» What you should do
Pick out each line below containing "NMOS".

Top of Records provided

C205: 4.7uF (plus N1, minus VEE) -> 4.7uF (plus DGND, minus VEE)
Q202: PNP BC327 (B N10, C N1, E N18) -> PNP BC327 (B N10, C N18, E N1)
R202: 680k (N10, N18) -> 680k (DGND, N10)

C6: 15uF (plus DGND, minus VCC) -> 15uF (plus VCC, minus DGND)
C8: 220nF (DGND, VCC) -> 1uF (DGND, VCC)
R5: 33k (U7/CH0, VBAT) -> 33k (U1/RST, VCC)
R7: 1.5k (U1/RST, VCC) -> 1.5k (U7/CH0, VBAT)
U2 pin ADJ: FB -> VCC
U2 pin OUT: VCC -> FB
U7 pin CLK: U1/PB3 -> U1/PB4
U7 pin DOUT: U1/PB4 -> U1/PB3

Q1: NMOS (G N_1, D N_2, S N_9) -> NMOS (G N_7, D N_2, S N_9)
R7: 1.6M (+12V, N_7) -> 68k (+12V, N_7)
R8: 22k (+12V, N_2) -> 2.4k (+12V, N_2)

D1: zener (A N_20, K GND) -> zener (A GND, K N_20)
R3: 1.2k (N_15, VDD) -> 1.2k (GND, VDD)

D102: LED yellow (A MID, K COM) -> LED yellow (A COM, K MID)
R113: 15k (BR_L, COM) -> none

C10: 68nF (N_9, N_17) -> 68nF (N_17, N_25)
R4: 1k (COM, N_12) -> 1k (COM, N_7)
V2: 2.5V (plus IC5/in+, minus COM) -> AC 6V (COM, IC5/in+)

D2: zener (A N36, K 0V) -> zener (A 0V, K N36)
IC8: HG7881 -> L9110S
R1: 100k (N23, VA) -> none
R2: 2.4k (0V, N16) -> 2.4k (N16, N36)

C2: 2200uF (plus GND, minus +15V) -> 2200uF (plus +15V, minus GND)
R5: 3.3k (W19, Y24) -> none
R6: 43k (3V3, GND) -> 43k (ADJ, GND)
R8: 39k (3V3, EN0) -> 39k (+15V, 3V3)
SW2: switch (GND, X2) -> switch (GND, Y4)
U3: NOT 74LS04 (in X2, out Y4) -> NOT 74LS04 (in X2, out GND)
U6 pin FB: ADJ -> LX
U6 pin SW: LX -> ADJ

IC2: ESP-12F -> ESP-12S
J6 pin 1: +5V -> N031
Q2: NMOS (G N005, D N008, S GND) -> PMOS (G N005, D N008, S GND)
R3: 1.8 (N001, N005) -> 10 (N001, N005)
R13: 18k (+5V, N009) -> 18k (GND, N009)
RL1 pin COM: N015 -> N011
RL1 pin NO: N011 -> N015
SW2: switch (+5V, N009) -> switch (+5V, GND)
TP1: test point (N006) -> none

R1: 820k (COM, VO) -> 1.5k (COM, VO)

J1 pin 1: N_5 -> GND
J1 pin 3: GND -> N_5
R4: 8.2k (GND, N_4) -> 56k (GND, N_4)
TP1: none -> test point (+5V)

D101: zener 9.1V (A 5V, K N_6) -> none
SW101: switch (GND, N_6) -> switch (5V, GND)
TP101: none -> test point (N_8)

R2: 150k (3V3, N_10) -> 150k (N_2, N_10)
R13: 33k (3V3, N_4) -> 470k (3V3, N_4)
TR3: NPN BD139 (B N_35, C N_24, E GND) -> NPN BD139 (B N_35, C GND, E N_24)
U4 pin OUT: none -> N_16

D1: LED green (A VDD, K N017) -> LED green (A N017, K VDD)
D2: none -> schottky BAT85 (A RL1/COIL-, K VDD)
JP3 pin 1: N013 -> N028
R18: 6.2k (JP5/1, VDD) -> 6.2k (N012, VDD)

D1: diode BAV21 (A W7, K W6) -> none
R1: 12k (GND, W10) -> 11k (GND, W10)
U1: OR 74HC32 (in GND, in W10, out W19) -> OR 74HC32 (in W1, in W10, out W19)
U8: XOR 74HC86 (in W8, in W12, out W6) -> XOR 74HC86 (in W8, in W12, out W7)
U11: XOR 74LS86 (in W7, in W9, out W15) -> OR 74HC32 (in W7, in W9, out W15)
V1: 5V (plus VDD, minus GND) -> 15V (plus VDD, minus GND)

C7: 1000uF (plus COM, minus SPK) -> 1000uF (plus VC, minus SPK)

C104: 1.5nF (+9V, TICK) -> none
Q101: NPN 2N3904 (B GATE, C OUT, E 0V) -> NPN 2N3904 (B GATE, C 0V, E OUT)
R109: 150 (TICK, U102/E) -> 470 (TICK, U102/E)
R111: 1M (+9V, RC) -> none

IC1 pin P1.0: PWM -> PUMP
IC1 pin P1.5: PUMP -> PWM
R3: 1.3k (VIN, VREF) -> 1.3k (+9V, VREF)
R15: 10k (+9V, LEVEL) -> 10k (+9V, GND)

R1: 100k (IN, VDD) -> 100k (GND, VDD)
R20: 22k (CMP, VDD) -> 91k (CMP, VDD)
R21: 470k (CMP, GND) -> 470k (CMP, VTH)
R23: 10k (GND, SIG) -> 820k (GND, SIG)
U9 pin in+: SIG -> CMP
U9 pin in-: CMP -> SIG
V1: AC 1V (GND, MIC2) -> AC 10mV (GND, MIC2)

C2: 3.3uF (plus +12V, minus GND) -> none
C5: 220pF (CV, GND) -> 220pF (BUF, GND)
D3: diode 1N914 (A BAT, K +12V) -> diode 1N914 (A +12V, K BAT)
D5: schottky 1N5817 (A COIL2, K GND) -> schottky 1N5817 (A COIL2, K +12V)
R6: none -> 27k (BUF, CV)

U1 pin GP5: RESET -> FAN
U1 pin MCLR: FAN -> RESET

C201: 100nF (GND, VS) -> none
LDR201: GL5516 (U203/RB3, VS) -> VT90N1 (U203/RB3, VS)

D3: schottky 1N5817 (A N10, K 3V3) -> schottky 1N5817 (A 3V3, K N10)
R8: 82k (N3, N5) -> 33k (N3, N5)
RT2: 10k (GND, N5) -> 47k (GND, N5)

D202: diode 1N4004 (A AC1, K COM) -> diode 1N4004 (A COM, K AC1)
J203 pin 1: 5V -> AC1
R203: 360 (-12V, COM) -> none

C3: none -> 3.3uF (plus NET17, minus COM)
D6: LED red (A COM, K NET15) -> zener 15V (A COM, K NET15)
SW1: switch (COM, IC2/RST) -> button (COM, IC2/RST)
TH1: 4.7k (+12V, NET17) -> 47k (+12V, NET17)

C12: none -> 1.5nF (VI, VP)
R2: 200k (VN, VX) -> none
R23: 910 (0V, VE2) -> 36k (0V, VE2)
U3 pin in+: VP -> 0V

Bottom of Records provided

» Response to the exercise
Q1: NMOS (G N_1, D N_2, S N_9) -> NMOS (G N_7, D N_2, S N_9)
Q2: NMOS (G N005, D N008, S GND) -> PMOS (G N005, D N008, S GND)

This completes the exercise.